The data

• • • • •

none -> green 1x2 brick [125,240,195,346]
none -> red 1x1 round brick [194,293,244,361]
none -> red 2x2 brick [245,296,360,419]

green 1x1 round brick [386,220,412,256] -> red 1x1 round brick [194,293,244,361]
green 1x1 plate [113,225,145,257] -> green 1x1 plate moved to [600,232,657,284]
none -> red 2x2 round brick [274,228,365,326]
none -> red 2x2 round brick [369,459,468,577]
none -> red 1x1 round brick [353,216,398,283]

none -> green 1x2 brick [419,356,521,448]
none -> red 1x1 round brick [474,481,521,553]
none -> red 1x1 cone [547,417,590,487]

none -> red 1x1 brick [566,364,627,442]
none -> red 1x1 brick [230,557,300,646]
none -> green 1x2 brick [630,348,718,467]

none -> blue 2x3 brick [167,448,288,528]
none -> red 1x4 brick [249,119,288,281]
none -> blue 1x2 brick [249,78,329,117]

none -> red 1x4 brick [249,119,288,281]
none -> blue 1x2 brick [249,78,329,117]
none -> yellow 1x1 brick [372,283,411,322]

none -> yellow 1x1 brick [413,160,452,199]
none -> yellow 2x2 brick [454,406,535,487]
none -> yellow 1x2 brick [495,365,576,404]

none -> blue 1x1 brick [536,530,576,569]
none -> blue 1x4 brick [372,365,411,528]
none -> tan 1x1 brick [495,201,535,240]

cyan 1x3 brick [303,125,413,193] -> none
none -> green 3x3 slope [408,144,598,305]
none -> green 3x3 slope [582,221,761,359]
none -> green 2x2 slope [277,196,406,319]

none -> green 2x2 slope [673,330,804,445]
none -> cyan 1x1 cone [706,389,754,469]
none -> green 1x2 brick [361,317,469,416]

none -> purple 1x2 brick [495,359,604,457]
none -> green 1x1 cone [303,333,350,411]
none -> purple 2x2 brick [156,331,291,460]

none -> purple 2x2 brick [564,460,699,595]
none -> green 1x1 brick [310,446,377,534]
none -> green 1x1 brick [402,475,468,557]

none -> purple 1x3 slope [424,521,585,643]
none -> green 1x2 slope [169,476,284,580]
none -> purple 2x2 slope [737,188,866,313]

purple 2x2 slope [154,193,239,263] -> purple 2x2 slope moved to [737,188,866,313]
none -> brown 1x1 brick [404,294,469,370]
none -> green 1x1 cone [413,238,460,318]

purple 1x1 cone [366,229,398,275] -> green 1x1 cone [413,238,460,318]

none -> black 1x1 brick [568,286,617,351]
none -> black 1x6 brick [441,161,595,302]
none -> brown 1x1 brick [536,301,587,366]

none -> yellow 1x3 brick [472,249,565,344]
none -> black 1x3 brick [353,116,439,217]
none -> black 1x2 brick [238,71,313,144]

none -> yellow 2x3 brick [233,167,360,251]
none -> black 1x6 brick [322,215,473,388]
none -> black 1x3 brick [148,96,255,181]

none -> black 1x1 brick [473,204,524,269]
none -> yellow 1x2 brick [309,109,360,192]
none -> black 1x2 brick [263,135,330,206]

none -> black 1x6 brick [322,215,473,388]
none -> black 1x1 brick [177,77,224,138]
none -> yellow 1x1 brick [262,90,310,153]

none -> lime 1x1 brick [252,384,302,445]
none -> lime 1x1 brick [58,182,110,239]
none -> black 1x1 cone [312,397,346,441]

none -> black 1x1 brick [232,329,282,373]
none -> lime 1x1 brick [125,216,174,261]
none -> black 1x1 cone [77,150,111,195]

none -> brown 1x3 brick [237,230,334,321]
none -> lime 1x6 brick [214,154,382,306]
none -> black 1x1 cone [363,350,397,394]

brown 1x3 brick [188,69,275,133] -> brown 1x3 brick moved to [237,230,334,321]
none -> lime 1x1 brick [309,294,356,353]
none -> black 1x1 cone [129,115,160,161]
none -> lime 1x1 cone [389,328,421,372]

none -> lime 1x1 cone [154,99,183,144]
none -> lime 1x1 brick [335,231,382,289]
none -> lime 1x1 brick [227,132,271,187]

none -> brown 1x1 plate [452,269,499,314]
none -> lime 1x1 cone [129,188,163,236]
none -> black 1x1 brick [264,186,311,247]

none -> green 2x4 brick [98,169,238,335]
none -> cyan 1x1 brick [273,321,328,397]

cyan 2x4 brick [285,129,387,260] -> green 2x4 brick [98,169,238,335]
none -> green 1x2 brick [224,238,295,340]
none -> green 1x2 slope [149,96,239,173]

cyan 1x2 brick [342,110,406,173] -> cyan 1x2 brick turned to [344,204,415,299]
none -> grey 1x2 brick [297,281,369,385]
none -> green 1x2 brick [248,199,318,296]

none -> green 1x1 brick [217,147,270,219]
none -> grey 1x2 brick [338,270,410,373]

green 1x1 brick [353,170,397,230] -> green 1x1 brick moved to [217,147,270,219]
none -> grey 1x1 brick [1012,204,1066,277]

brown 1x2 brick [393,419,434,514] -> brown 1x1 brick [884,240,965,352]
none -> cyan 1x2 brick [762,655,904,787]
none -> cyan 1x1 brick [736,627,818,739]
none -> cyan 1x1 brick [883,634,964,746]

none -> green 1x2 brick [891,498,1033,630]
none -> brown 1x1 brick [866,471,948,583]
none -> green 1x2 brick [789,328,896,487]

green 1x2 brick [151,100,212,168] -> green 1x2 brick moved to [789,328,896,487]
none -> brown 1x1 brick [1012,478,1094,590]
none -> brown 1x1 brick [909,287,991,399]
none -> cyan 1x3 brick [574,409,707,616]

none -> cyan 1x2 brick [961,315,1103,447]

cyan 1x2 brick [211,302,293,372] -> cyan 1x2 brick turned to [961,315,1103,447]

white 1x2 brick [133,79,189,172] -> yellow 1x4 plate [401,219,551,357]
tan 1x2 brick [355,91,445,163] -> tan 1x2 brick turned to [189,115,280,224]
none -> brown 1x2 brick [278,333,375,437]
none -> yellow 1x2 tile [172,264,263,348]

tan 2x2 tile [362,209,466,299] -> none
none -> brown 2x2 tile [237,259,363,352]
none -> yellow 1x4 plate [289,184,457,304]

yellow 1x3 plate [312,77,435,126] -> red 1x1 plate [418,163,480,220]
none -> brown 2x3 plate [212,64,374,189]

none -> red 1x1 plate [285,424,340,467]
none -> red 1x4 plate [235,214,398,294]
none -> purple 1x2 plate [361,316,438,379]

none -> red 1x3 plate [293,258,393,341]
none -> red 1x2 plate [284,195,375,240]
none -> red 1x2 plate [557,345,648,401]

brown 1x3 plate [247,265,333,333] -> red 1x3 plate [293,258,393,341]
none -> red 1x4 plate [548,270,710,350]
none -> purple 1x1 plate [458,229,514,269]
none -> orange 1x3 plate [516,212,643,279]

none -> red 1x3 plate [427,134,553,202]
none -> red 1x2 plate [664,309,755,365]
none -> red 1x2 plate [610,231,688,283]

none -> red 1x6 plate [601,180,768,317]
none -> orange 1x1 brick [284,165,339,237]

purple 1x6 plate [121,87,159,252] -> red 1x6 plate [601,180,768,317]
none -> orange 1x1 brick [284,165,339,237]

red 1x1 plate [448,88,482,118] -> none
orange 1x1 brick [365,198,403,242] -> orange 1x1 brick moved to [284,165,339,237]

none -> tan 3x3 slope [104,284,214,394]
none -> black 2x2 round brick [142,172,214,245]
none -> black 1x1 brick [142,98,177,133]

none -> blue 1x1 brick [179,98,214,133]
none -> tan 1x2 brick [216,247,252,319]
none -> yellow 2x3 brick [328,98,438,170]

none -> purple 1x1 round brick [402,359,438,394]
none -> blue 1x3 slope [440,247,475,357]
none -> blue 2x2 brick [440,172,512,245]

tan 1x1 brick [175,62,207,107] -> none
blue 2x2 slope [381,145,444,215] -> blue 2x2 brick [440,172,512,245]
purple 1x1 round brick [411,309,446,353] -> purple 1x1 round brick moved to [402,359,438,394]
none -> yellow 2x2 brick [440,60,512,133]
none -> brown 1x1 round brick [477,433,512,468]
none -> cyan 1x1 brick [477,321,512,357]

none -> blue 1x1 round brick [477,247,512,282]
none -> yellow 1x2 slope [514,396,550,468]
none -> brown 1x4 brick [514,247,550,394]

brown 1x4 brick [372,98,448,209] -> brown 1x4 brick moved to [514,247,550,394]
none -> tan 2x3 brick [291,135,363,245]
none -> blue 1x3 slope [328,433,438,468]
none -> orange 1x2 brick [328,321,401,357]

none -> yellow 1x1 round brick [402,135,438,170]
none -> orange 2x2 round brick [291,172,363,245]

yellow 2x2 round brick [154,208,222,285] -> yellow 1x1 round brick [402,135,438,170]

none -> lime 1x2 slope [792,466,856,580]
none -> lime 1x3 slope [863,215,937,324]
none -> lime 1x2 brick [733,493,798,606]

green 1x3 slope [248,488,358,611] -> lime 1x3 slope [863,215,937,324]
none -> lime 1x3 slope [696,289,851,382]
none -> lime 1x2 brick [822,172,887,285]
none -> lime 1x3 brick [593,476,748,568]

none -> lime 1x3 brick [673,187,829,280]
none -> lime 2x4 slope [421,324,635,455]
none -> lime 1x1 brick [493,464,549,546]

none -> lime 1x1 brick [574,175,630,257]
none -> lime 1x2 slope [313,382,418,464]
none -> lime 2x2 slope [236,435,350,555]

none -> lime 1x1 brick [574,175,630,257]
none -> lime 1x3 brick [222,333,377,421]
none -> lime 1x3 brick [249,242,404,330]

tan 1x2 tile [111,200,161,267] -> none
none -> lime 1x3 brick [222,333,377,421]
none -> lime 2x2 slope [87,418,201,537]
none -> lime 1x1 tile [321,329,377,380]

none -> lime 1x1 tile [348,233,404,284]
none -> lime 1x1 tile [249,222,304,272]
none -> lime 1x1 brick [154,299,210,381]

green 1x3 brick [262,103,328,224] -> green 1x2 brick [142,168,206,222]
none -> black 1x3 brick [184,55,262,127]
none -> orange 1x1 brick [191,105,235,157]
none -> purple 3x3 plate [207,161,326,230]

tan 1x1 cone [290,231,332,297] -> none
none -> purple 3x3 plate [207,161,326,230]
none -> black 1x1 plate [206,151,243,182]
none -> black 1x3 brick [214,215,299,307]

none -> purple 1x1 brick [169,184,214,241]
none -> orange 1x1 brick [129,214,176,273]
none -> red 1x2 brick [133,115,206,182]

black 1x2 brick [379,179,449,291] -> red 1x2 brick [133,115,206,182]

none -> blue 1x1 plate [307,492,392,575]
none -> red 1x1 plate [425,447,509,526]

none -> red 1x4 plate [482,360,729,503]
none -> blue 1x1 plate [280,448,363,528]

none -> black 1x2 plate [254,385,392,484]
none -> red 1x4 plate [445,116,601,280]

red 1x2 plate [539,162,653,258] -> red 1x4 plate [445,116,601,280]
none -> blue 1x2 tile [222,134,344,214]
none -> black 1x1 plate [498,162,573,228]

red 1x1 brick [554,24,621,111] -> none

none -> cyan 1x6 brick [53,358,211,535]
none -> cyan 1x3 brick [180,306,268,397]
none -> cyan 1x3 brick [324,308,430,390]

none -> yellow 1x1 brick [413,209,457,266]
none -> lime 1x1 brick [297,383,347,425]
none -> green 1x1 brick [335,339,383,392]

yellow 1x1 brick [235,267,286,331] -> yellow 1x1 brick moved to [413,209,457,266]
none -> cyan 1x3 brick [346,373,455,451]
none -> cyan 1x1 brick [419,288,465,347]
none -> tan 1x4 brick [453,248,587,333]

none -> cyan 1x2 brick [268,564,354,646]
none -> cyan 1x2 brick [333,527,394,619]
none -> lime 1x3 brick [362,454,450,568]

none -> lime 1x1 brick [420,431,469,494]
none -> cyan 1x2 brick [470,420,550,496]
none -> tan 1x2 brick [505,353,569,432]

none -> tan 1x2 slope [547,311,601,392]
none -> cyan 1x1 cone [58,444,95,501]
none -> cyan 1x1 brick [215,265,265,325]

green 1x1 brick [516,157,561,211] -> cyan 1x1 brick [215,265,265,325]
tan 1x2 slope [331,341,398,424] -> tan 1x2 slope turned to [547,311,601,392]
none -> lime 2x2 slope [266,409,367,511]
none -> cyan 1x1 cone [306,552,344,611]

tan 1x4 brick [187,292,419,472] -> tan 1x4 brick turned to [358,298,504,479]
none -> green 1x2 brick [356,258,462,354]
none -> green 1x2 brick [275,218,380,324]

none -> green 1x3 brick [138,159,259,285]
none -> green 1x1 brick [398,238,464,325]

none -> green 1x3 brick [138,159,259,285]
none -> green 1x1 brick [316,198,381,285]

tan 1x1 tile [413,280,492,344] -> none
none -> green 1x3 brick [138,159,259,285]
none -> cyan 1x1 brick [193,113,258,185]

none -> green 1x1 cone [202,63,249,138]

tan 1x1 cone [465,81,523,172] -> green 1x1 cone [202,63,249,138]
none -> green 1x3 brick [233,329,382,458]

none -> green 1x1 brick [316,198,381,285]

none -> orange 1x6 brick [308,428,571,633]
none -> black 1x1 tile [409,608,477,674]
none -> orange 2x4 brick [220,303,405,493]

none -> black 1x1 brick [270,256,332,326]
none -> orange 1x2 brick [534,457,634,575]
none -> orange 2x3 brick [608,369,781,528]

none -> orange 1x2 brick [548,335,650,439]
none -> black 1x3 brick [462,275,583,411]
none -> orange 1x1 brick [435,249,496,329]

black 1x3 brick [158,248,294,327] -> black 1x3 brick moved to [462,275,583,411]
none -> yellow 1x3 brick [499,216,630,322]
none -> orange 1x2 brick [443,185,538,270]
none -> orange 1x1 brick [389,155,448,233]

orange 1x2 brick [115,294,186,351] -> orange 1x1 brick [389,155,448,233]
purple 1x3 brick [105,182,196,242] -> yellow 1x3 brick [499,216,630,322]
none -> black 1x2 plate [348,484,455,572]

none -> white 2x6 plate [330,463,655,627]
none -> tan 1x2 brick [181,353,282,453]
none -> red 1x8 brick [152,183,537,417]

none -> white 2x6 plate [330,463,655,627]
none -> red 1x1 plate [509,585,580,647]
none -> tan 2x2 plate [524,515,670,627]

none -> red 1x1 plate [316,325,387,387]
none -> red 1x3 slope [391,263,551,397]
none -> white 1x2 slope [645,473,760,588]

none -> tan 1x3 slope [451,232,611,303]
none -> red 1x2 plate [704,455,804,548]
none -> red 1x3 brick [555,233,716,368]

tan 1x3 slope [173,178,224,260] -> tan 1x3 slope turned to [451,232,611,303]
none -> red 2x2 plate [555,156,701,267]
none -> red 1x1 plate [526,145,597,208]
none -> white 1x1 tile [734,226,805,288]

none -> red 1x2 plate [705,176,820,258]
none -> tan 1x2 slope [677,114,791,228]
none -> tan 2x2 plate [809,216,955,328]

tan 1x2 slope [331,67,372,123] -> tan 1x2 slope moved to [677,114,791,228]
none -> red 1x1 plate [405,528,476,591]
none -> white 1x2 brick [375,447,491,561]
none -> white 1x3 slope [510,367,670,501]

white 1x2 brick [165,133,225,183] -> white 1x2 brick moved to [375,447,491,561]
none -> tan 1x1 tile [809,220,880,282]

• • • • •

Task
Scan the lines above for the word "tile". Return each one that has it.

Response
none -> yellow 1x2 tile [172,264,263,348]
tan 2x2 tile [362,209,466,299] -> none
none -> brown 2x2 tile [237,259,363,352]
tan 1x2 tile [111,200,161,267] -> none
none -> lime 1x1 tile [321,329,377,380]
none -> lime 1x1 tile [348,233,404,284]
none -> lime 1x1 tile [249,222,304,272]
none -> blue 1x2 tile [222,134,344,214]
tan 1x1 tile [413,280,492,344] -> none
none -> black 1x1 tile [409,608,477,674]
none -> white 1x1 tile [734,226,805,288]
none -> tan 1x1 tile [809,220,880,282]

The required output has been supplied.